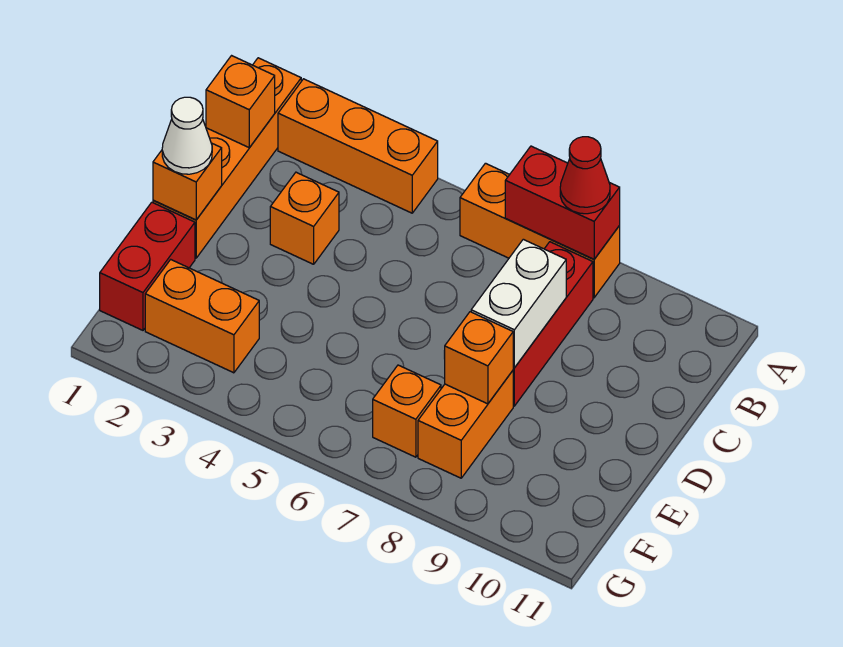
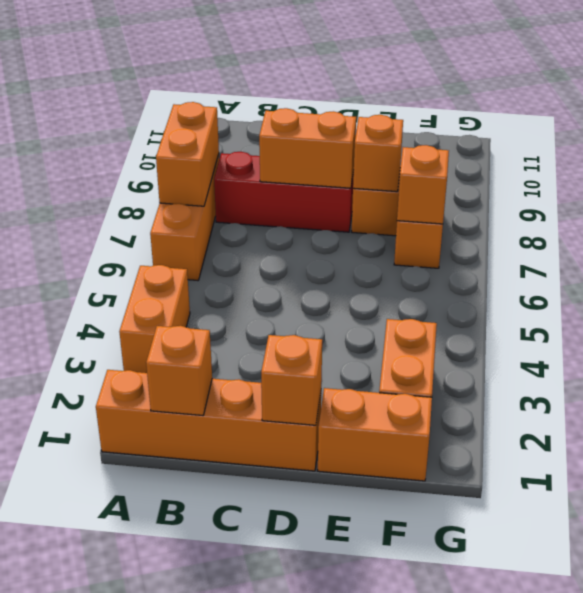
orange brick A2:A4 level 1 -> orange brick A3:A4 level 1
red brick A7:A8 level 2 -> orange brick A7:A8 level 2
red cone A8 level 3 -> none
orange brick C3 level 1 -> orange brick F7 level 2
white brick C8:D8 level 2 -> orange brick C8:D8 level 2
white cone D1 level 3 -> none
red brick E1:F1 level 1 -> orange brick E1:F1 level 1

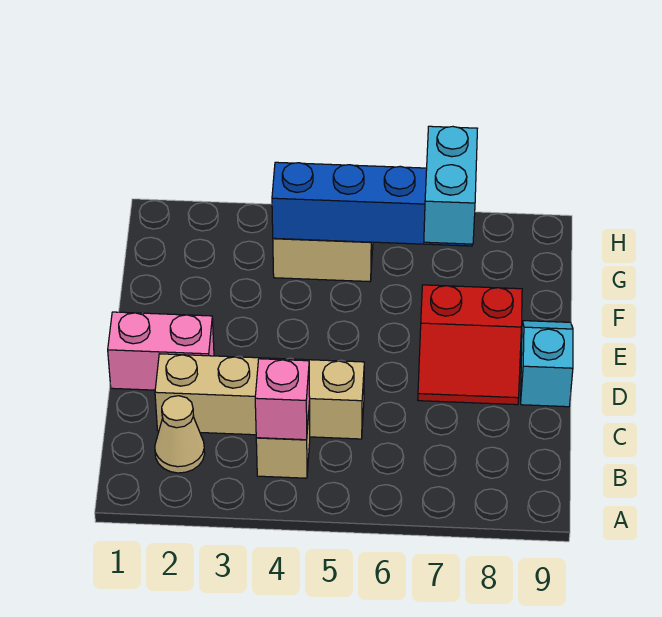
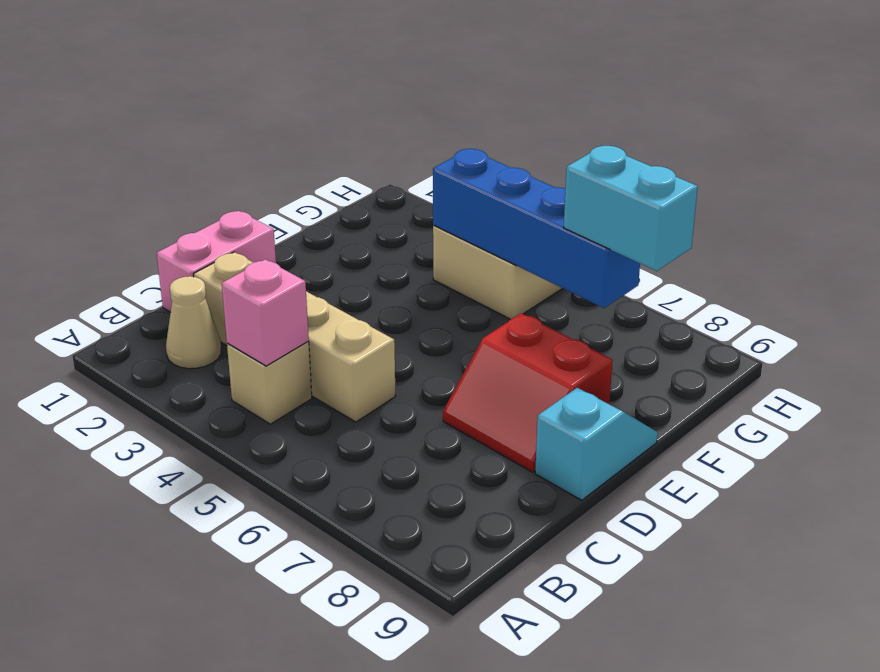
pink brick D1:D2 level 1 -> pink brick C1:D1 level 1
cyan brick F7:G7 level 3 -> cyan brick G7:G8 level 3

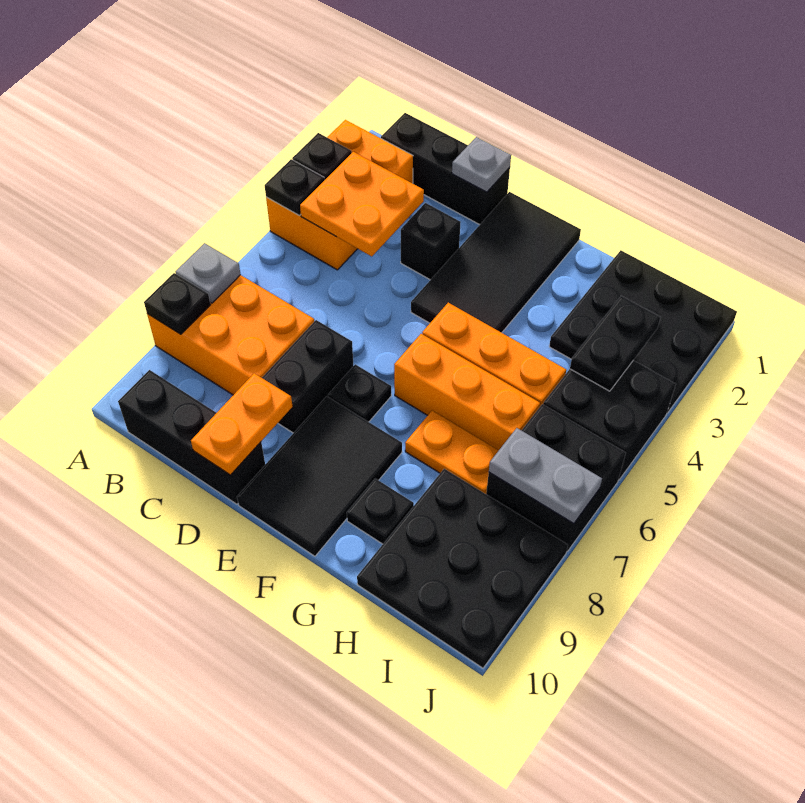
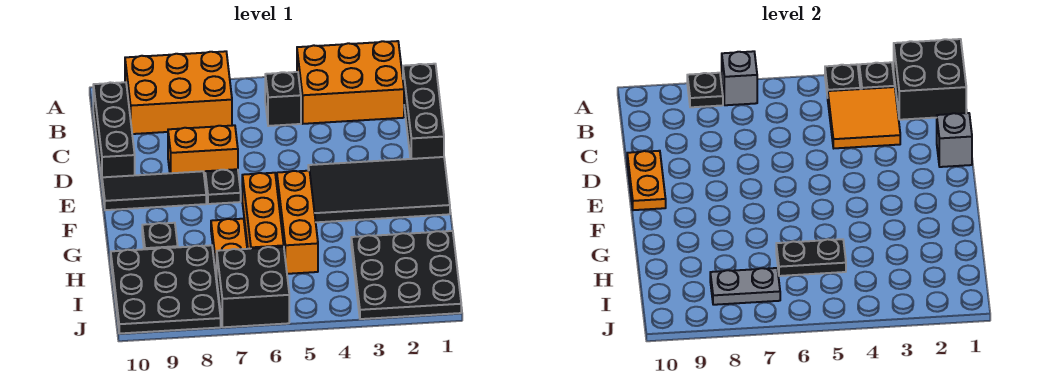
orange brick A7:C8 level 1 -> orange brick A7:B9 level 1
grey plate A7 level 2 -> grey brick A7 level 2
orange plate B3:C4 level 2 -> orange tile B3:C4 level 2
grey plate D1 level 2 -> grey brick D1 level 2
black brick D3 level 1 -> black brick B5 level 1
black brick D7:D8 level 1 -> orange brick D7:D8 level 1
orange plate D9:D10 level 2 -> orange plate D10:E10 level 2
black tile E8:F10 level 1 -> black tile E8:E10 level 1
black plate I3:I4 level 2 -> black plate H5:H6 level 2
black brick I4:J5 level 1 -> black brick A1:B2 level 2
grey plate I7:J7 level 2 -> grey plate I7:I8 level 2

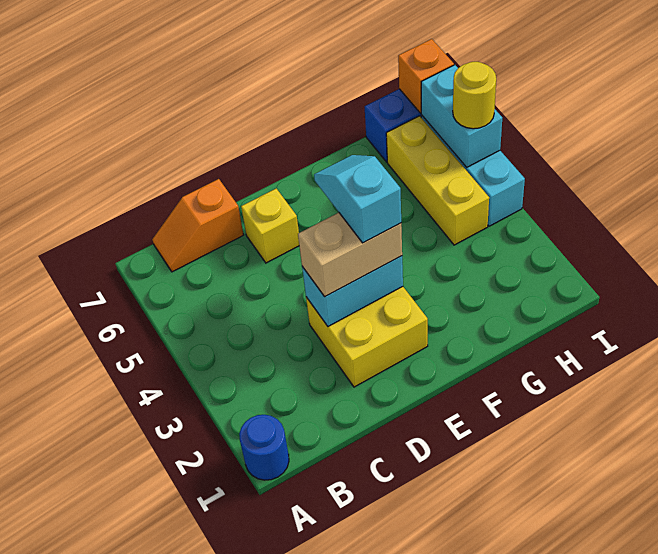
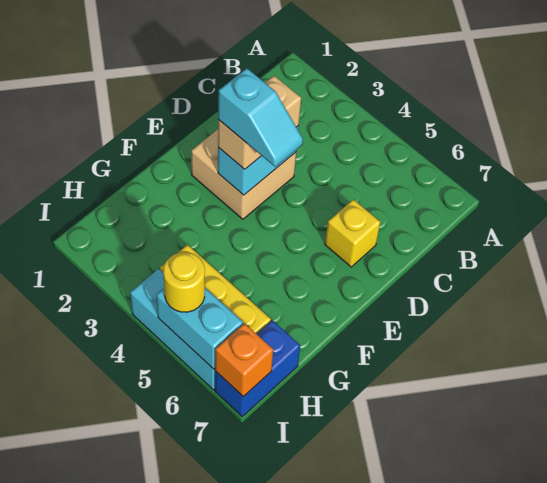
blue round brick A1 level 1 -> none
orange slope B7:C7 level 1 top C -> none
yellow brick D2:E3 level 1 -> tan brick D2:E3 level 1

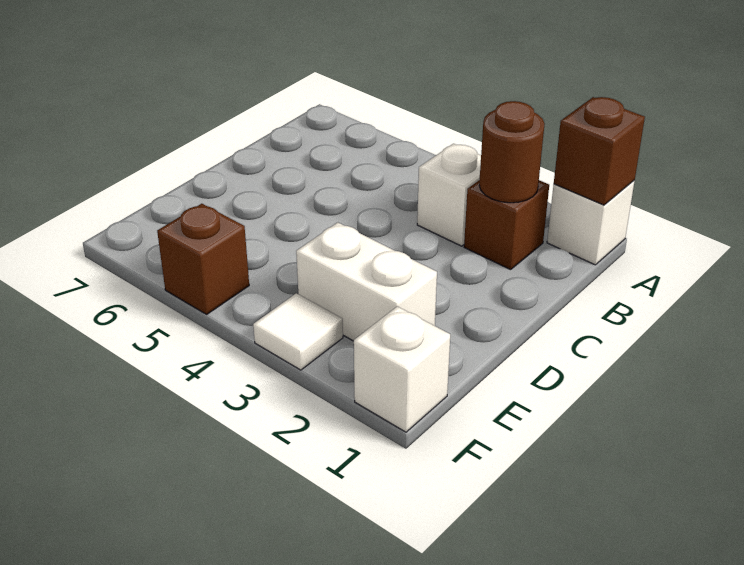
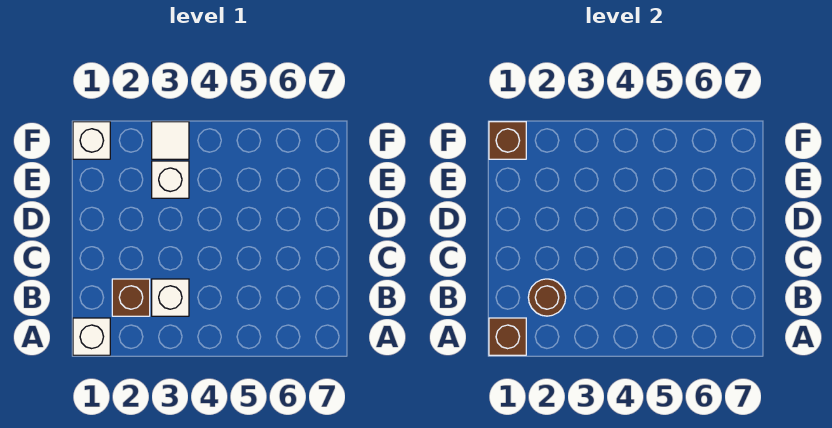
white brick E2:E3 level 1 -> white brick E3 level 1
brown brick F5 level 1 -> brown brick F1 level 2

# # # #

EXERCISE DESCRIPTION
Could you copy the data above exactly, leaving the pictures out?

EXERCISE ANSWER
orange brick A2:A4 level 1 -> orange brick A3:A4 level 1
red brick A7:A8 level 2 -> orange brick A7:A8 level 2
red cone A8 level 3 -> none
orange brick C3 level 1 -> orange brick F7 level 2
white brick C8:D8 level 2 -> orange brick C8:D8 level 2
white cone D1 level 3 -> none
red brick E1:F1 level 1 -> orange brick E1:F1 level 1

pink brick D1:D2 level 1 -> pink brick C1:D1 level 1
cyan brick F7:G7 level 3 -> cyan brick G7:G8 level 3

orange brick A7:C8 level 1 -> orange brick A7:B9 level 1
grey plate A7 level 2 -> grey brick A7 level 2
orange plate B3:C4 level 2 -> orange tile B3:C4 level 2
grey plate D1 level 2 -> grey brick D1 level 2
black brick D3 level 1 -> black brick B5 level 1
black brick D7:D8 level 1 -> orange brick D7:D8 level 1
orange plate D9:D10 level 2 -> orange plate D10:E10 level 2
black tile E8:F10 level 1 -> black tile E8:E10 level 1
black plate I3:I4 level 2 -> black plate H5:H6 level 2
black brick I4:J5 level 1 -> black brick A1:B2 level 2
grey plate I7:J7 level 2 -> grey plate I7:I8 level 2

blue round brick A1 level 1 -> none
orange slope B7:C7 level 1 top C -> none
yellow brick D2:E3 level 1 -> tan brick D2:E3 level 1

white brick E2:E3 level 1 -> white brick E3 level 1
brown brick F5 level 1 -> brown brick F1 level 2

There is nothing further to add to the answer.